* **Listed records**

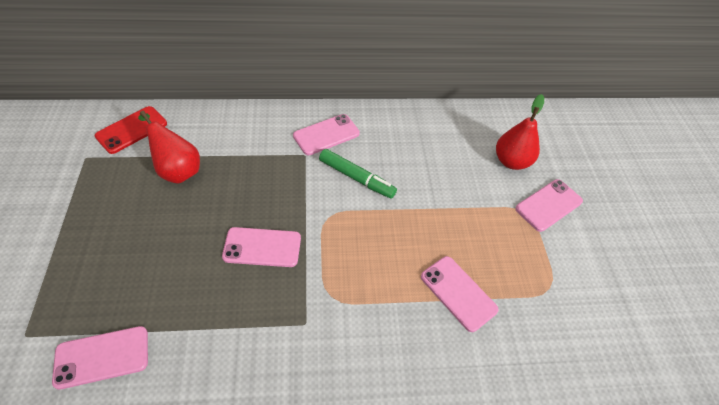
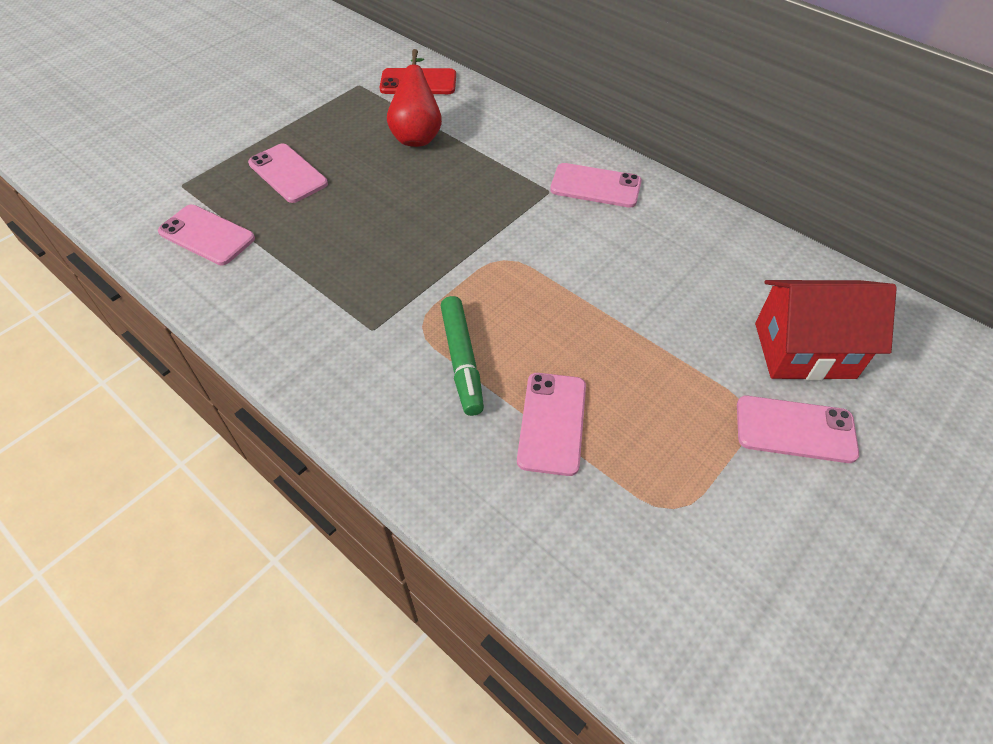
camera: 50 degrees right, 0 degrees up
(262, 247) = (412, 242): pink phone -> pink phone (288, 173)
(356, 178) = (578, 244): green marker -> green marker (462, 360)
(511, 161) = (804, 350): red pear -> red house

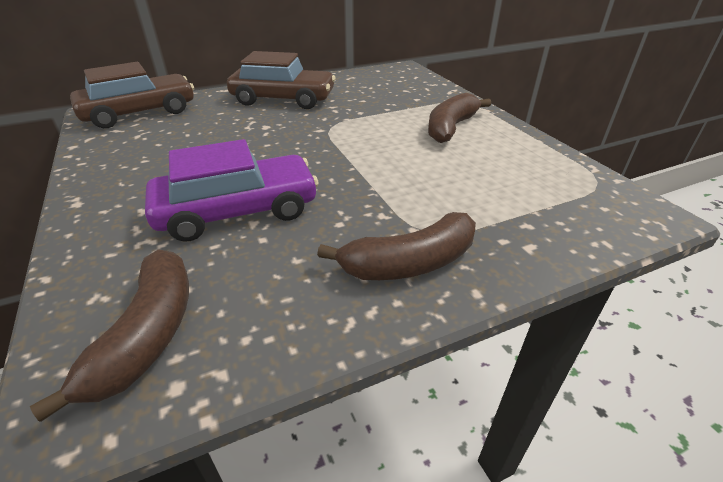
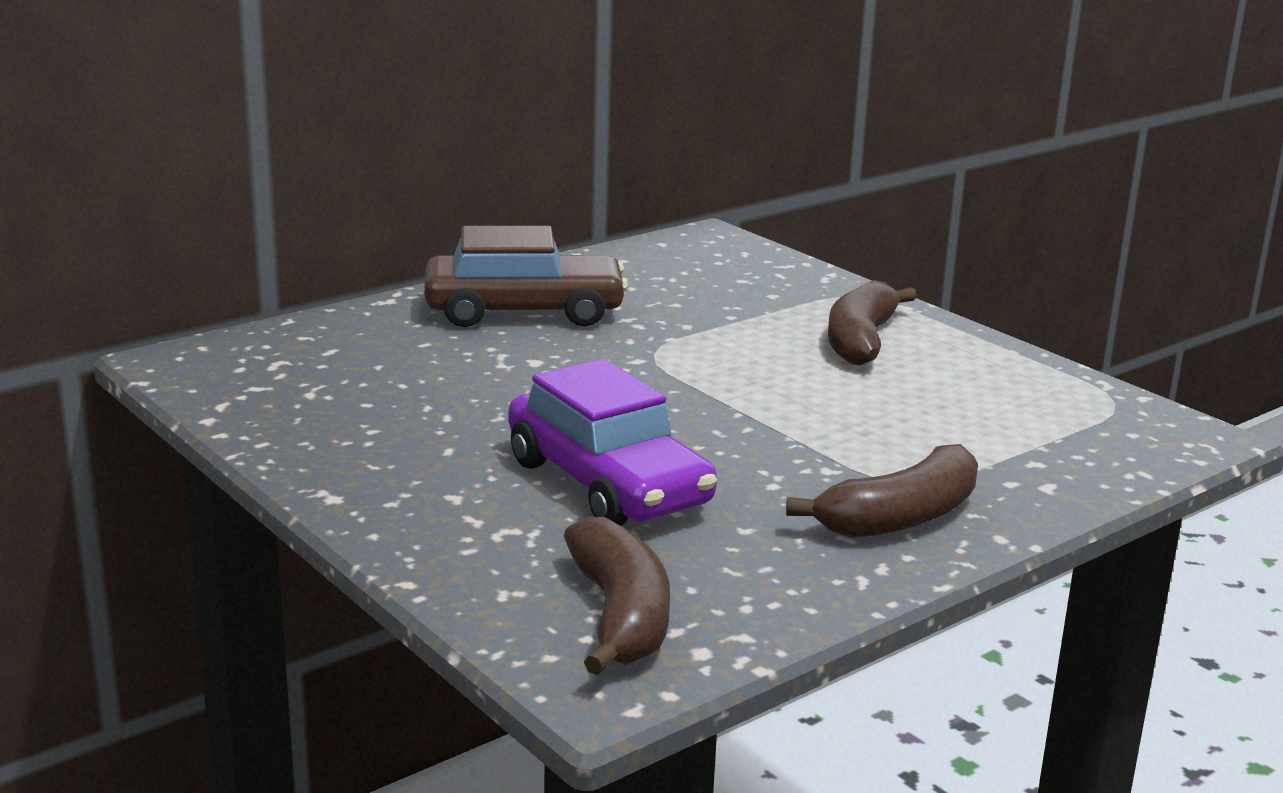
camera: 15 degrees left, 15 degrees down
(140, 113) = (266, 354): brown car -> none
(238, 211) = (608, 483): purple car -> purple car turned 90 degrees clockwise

* **Activity**
Could you copy each line of the material that holds "degrees"?

* **Answer to this exercise**
camera: 50 degrees right, 0 degrees up
camera: 15 degrees left, 15 degrees down
(238, 211) = (608, 483): purple car -> purple car turned 90 degrees clockwise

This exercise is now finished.